-------- EXERCISE MATERIAL
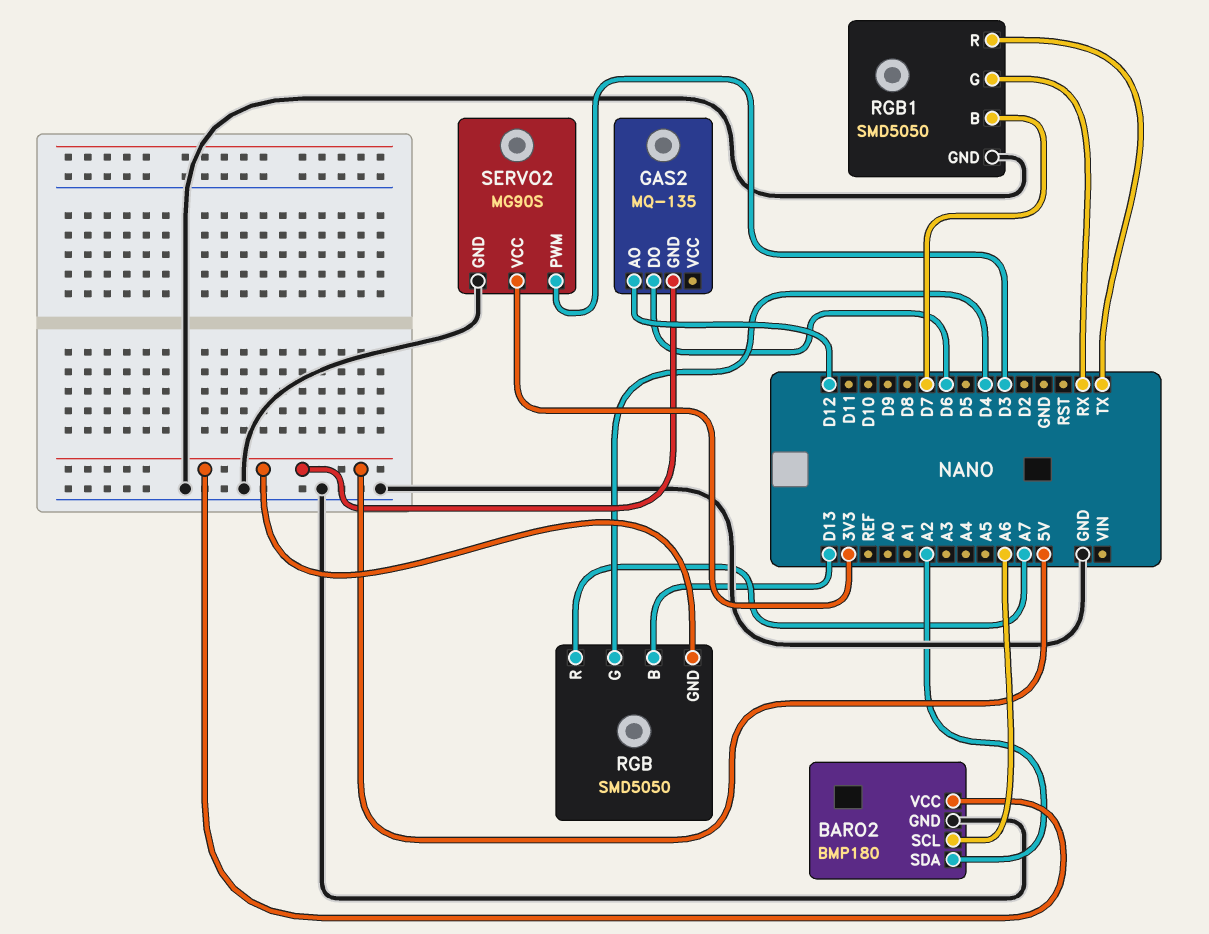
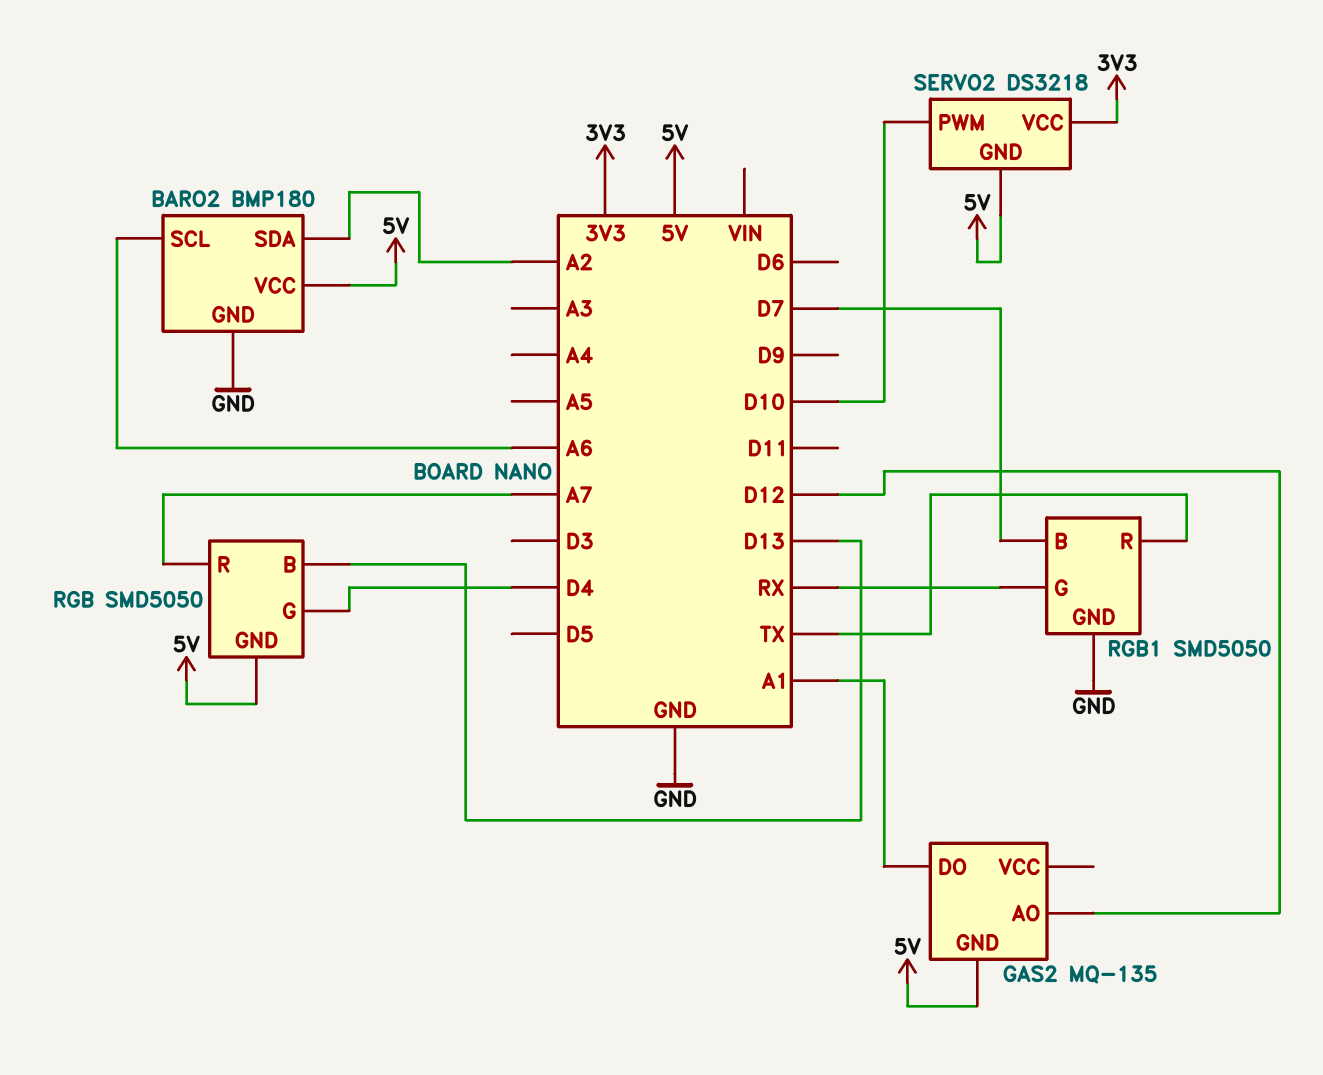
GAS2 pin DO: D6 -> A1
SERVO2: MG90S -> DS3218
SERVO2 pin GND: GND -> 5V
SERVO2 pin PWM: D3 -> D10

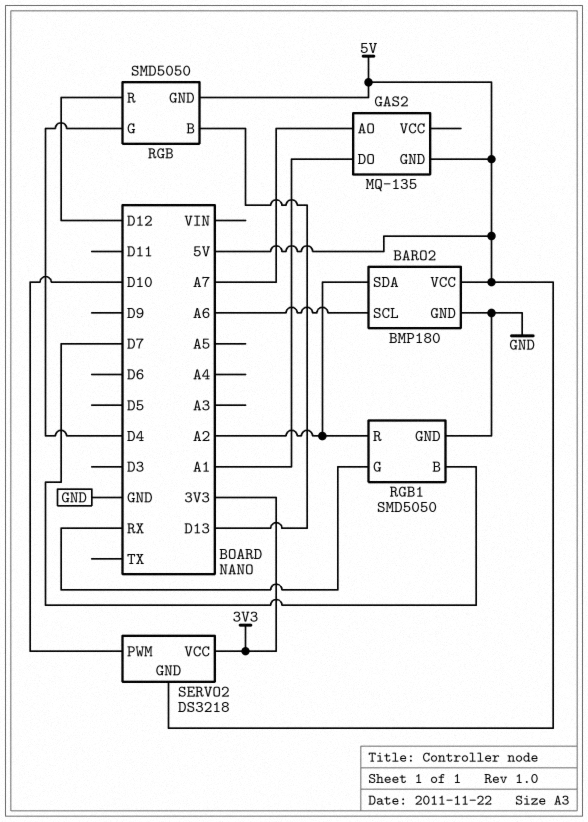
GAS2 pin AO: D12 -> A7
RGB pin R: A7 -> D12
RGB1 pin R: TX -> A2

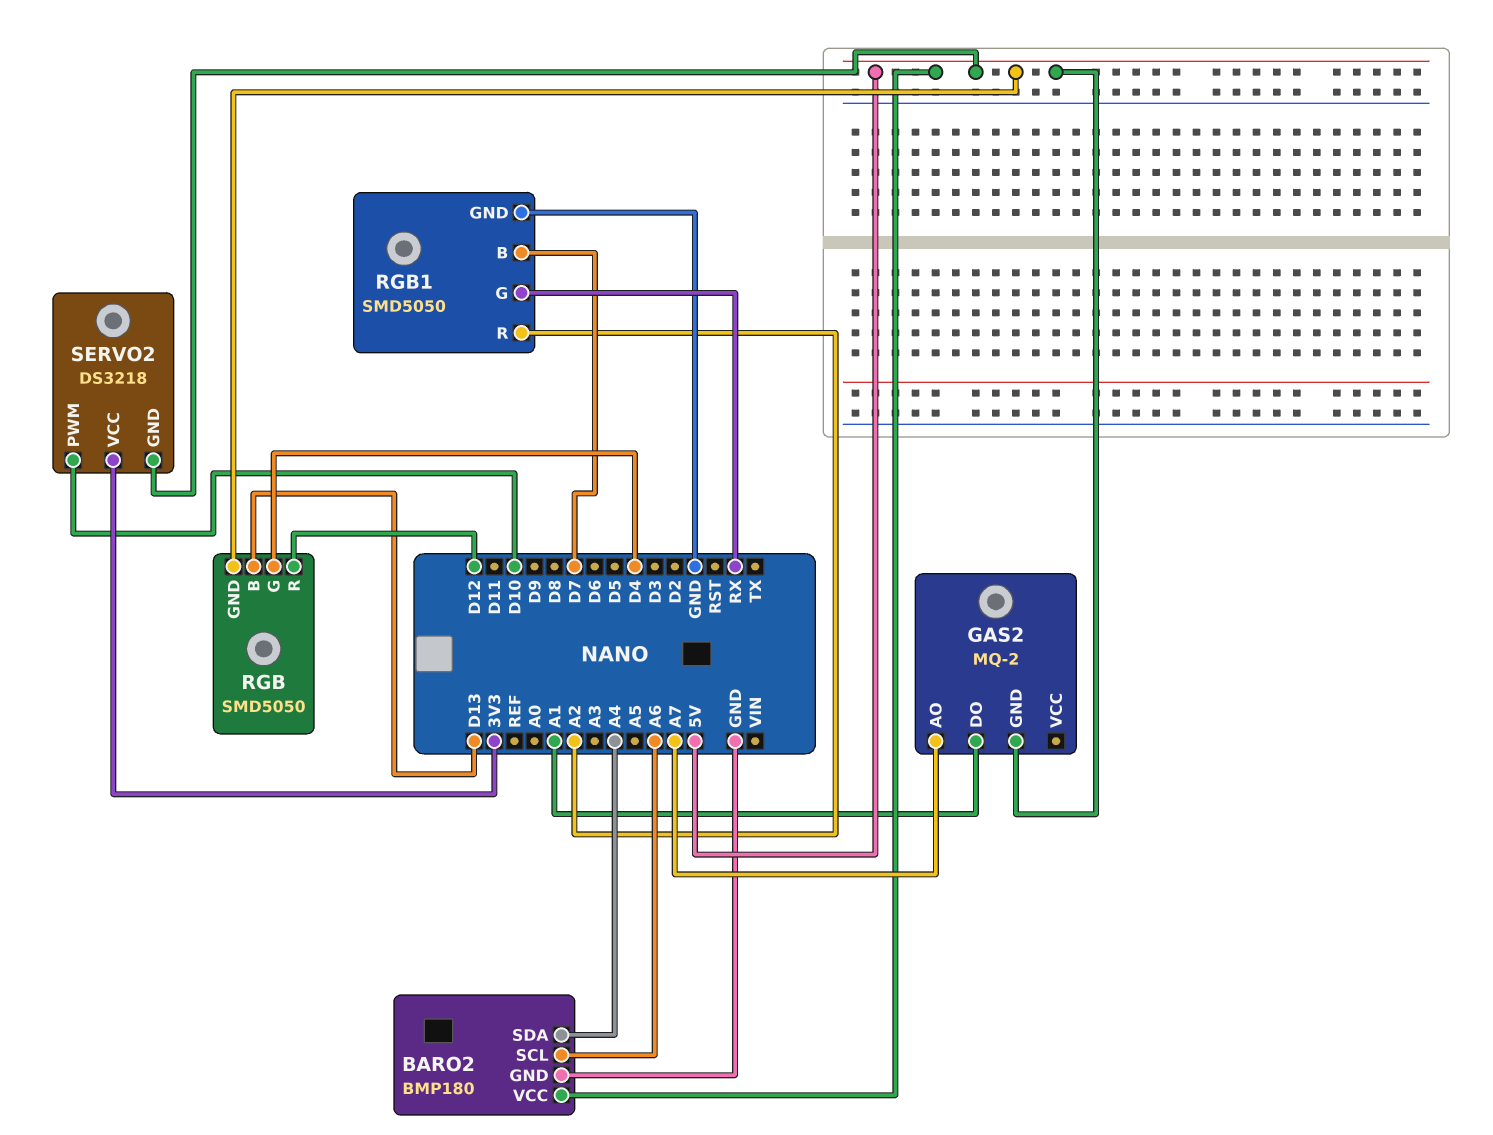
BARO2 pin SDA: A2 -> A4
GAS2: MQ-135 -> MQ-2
----------------
YOUR OBJECTIVE —
The data is to be returned exactly as it stands, pictures aside.

SOLUTION —
GAS2 pin DO: D6 -> A1
SERVO2: MG90S -> DS3218
SERVO2 pin GND: GND -> 5V
SERVO2 pin PWM: D3 -> D10

GAS2 pin AO: D12 -> A7
RGB pin R: A7 -> D12
RGB1 pin R: TX -> A2

BARO2 pin SDA: A2 -> A4
GAS2: MQ-135 -> MQ-2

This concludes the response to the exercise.